**PROBLEM:** Set down the full listing exactly as given. Any pictures are to be left out.
** GIVEN DATA follows **
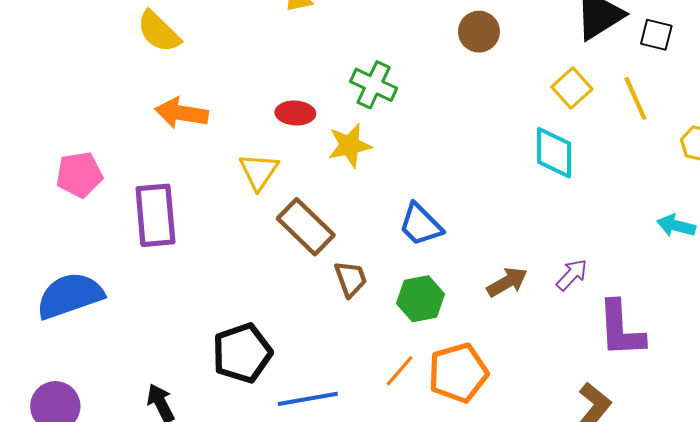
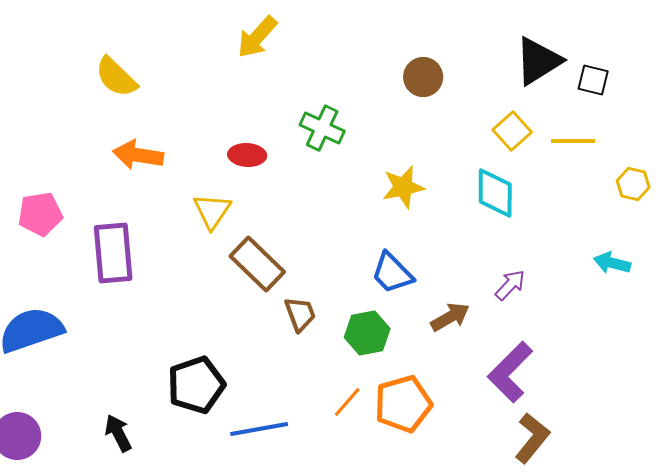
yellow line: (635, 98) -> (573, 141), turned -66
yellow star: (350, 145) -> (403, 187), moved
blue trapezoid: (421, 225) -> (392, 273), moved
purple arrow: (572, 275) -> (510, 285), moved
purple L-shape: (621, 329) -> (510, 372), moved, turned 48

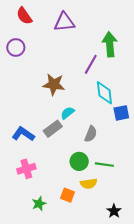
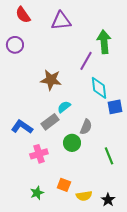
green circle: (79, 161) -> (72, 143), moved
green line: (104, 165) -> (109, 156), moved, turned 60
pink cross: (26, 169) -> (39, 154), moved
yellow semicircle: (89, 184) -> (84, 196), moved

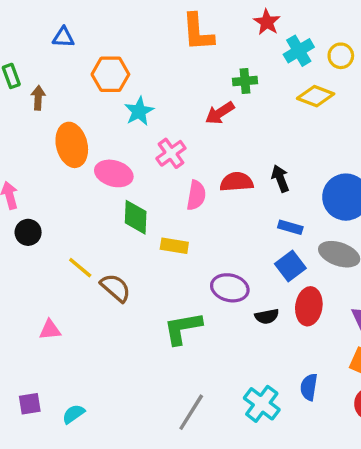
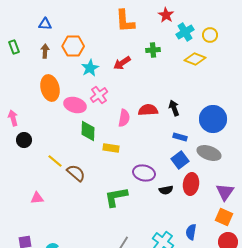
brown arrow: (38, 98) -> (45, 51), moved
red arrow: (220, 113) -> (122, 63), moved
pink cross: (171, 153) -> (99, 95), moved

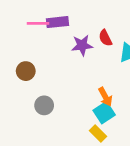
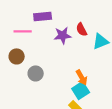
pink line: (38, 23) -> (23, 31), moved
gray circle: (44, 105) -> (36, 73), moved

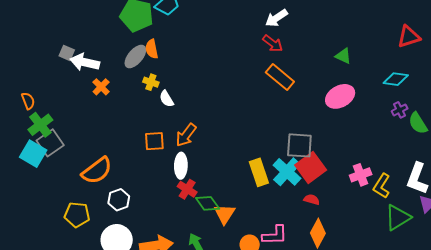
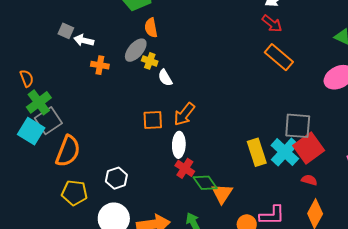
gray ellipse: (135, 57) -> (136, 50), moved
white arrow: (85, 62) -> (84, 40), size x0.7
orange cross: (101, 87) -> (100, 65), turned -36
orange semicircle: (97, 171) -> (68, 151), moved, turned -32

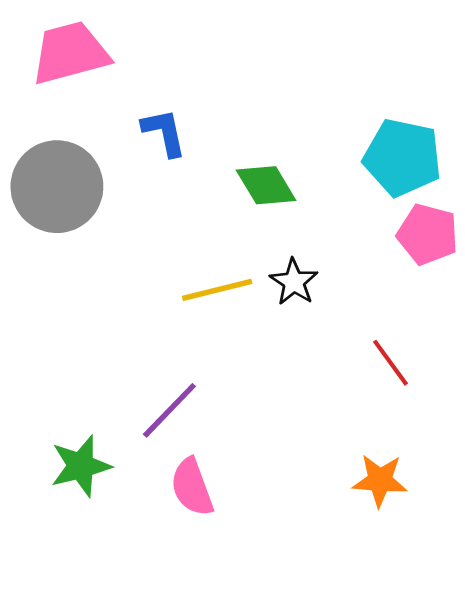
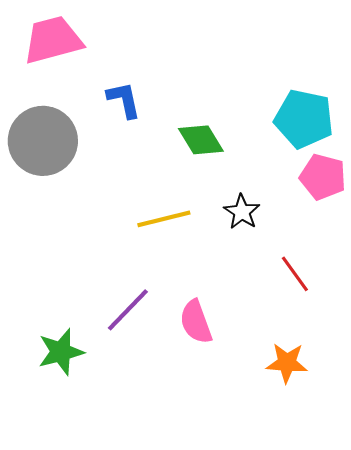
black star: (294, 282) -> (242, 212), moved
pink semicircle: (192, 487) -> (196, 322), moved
** End of GIVEN DATA **
**FINAL ANSWER:**
yellow line: (635, 98) -> (573, 141), turned -66
yellow star: (350, 145) -> (403, 187), moved
blue trapezoid: (421, 225) -> (392, 273), moved
purple arrow: (572, 275) -> (510, 285), moved
purple L-shape: (621, 329) -> (510, 372), moved, turned 48

green circle: (79, 161) -> (72, 143), moved
green line: (104, 165) -> (109, 156), moved, turned 60
pink cross: (26, 169) -> (39, 154), moved
yellow semicircle: (89, 184) -> (84, 196), moved

brown arrow: (38, 98) -> (45, 51), moved
red arrow: (220, 113) -> (122, 63), moved
pink cross: (171, 153) -> (99, 95), moved

pink line: (38, 23) -> (23, 31), moved
gray circle: (44, 105) -> (36, 73), moved

gray ellipse: (135, 57) -> (136, 50), moved
white arrow: (85, 62) -> (84, 40), size x0.7
orange cross: (101, 87) -> (100, 65), turned -36
orange semicircle: (97, 171) -> (68, 151), moved, turned -32

black star: (294, 282) -> (242, 212), moved
pink semicircle: (192, 487) -> (196, 322), moved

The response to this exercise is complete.